Colored object listings:

◇ ◇ ◇ ◇ ◇

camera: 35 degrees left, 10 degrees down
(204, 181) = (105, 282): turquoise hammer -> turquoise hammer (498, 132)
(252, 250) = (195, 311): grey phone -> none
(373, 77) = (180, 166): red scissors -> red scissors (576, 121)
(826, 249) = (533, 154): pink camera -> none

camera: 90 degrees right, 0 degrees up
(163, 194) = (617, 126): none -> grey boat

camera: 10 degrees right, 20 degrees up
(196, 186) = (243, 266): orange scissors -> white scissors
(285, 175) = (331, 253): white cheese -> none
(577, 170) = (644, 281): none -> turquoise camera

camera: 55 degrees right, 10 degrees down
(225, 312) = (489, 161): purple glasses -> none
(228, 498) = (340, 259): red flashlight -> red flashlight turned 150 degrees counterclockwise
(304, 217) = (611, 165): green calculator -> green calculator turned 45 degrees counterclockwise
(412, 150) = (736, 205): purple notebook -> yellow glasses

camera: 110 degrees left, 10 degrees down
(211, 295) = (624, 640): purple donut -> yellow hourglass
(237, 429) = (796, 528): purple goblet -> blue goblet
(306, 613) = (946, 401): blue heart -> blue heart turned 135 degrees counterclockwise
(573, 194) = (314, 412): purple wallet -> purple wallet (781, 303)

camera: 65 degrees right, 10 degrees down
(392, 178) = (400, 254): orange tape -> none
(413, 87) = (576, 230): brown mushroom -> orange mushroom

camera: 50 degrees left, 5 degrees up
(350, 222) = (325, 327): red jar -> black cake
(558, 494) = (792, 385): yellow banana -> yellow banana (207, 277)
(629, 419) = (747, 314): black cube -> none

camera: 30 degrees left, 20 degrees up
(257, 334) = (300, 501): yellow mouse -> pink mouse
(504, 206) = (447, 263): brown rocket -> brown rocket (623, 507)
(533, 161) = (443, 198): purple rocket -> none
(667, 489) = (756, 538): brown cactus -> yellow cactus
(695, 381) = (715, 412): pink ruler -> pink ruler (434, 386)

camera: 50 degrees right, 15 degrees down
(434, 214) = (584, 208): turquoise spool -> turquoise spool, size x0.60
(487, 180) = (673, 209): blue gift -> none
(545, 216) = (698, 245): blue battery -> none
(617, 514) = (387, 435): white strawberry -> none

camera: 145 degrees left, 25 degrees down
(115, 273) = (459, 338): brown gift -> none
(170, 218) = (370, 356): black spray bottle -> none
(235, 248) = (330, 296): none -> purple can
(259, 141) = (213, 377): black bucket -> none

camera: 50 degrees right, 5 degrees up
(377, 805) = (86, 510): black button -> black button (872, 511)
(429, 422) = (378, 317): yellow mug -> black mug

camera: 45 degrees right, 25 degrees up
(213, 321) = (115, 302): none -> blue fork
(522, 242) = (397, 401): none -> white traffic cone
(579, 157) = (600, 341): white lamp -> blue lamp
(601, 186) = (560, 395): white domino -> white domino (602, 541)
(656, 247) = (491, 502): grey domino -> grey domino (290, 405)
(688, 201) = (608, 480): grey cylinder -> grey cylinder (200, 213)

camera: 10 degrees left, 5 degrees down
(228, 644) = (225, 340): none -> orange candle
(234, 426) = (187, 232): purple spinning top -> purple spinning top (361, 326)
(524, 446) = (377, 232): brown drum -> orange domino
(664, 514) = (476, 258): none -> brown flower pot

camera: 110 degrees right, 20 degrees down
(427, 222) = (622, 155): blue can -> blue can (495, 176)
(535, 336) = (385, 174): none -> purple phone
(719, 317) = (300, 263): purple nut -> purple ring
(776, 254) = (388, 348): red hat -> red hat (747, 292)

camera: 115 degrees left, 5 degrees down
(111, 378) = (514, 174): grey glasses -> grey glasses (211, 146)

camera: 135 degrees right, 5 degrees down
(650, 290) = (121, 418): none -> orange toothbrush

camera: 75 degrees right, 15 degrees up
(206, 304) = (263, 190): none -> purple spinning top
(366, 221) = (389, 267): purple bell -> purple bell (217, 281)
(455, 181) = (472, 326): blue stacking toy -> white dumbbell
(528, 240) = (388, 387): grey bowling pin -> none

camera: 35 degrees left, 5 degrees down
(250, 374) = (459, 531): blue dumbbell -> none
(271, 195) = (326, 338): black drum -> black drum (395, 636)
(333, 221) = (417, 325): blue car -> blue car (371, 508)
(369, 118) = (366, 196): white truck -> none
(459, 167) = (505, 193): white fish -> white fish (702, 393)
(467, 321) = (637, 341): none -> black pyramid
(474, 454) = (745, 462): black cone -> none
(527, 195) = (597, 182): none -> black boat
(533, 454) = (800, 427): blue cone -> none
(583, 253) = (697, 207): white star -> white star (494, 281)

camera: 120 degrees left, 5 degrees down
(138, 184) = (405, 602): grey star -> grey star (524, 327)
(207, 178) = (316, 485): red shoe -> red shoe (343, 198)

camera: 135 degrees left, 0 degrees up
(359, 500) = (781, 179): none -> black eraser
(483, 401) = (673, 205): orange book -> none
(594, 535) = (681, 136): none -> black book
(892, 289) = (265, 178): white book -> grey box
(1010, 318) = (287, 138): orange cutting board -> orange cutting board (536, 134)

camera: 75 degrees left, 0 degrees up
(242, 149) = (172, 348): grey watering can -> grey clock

◇ ◇ ◇ ◇ ◇

Go through the records above and copy each one exactly.

camera: 35 degrees left, 10 degrees down
(204, 181) = (105, 282): turquoise hammer -> turquoise hammer (498, 132)
(252, 250) = (195, 311): grey phone -> none
(373, 77) = (180, 166): red scissors -> red scissors (576, 121)
(826, 249) = (533, 154): pink camera -> none

camera: 90 degrees right, 0 degrees up
(163, 194) = (617, 126): none -> grey boat

camera: 10 degrees right, 20 degrees up
(196, 186) = (243, 266): orange scissors -> white scissors
(285, 175) = (331, 253): white cheese -> none
(577, 170) = (644, 281): none -> turquoise camera

camera: 55 degrees right, 10 degrees down
(225, 312) = (489, 161): purple glasses -> none
(228, 498) = (340, 259): red flashlight -> red flashlight turned 150 degrees counterclockwise
(304, 217) = (611, 165): green calculator -> green calculator turned 45 degrees counterclockwise
(412, 150) = (736, 205): purple notebook -> yellow glasses

camera: 110 degrees left, 10 degrees down
(211, 295) = (624, 640): purple donut -> yellow hourglass
(237, 429) = (796, 528): purple goblet -> blue goblet
(306, 613) = (946, 401): blue heart -> blue heart turned 135 degrees counterclockwise
(573, 194) = (314, 412): purple wallet -> purple wallet (781, 303)

camera: 65 degrees right, 10 degrees down
(392, 178) = (400, 254): orange tape -> none
(413, 87) = (576, 230): brown mushroom -> orange mushroom

camera: 50 degrees left, 5 degrees up
(350, 222) = (325, 327): red jar -> black cake
(558, 494) = (792, 385): yellow banana -> yellow banana (207, 277)
(629, 419) = (747, 314): black cube -> none

camera: 30 degrees left, 20 degrees up
(257, 334) = (300, 501): yellow mouse -> pink mouse
(504, 206) = (447, 263): brown rocket -> brown rocket (623, 507)
(533, 161) = (443, 198): purple rocket -> none
(667, 489) = (756, 538): brown cactus -> yellow cactus
(695, 381) = (715, 412): pink ruler -> pink ruler (434, 386)

camera: 50 degrees right, 15 degrees down
(434, 214) = (584, 208): turquoise spool -> turquoise spool, size x0.60
(487, 180) = (673, 209): blue gift -> none
(545, 216) = (698, 245): blue battery -> none
(617, 514) = (387, 435): white strawberry -> none

camera: 145 degrees left, 25 degrees down
(115, 273) = (459, 338): brown gift -> none
(170, 218) = (370, 356): black spray bottle -> none
(235, 248) = (330, 296): none -> purple can
(259, 141) = (213, 377): black bucket -> none

camera: 50 degrees right, 5 degrees up
(377, 805) = (86, 510): black button -> black button (872, 511)
(429, 422) = (378, 317): yellow mug -> black mug

camera: 45 degrees right, 25 degrees up
(213, 321) = (115, 302): none -> blue fork
(522, 242) = (397, 401): none -> white traffic cone
(579, 157) = (600, 341): white lamp -> blue lamp
(601, 186) = (560, 395): white domino -> white domino (602, 541)
(656, 247) = (491, 502): grey domino -> grey domino (290, 405)
(688, 201) = (608, 480): grey cylinder -> grey cylinder (200, 213)

camera: 10 degrees left, 5 degrees down
(228, 644) = (225, 340): none -> orange candle
(234, 426) = (187, 232): purple spinning top -> purple spinning top (361, 326)
(524, 446) = (377, 232): brown drum -> orange domino
(664, 514) = (476, 258): none -> brown flower pot

camera: 110 degrees right, 20 degrees down
(427, 222) = (622, 155): blue can -> blue can (495, 176)
(535, 336) = (385, 174): none -> purple phone
(719, 317) = (300, 263): purple nut -> purple ring
(776, 254) = (388, 348): red hat -> red hat (747, 292)

camera: 115 degrees left, 5 degrees down
(111, 378) = (514, 174): grey glasses -> grey glasses (211, 146)

camera: 135 degrees right, 5 degrees down
(650, 290) = (121, 418): none -> orange toothbrush

camera: 75 degrees right, 15 degrees up
(206, 304) = (263, 190): none -> purple spinning top
(366, 221) = (389, 267): purple bell -> purple bell (217, 281)
(455, 181) = (472, 326): blue stacking toy -> white dumbbell
(528, 240) = (388, 387): grey bowling pin -> none

camera: 35 degrees left, 5 degrees down
(250, 374) = (459, 531): blue dumbbell -> none
(271, 195) = (326, 338): black drum -> black drum (395, 636)
(333, 221) = (417, 325): blue car -> blue car (371, 508)
(369, 118) = (366, 196): white truck -> none
(459, 167) = (505, 193): white fish -> white fish (702, 393)
(467, 321) = (637, 341): none -> black pyramid
(474, 454) = (745, 462): black cone -> none
(527, 195) = (597, 182): none -> black boat
(533, 454) = (800, 427): blue cone -> none
(583, 253) = (697, 207): white star -> white star (494, 281)

camera: 120 degrees left, 5 degrees down
(138, 184) = (405, 602): grey star -> grey star (524, 327)
(207, 178) = (316, 485): red shoe -> red shoe (343, 198)

camera: 135 degrees left, 0 degrees up
(359, 500) = (781, 179): none -> black eraser
(483, 401) = (673, 205): orange book -> none
(594, 535) = (681, 136): none -> black book
(892, 289) = (265, 178): white book -> grey box
(1010, 318) = (287, 138): orange cutting board -> orange cutting board (536, 134)

camera: 75 degrees left, 0 degrees up
(242, 149) = (172, 348): grey watering can -> grey clock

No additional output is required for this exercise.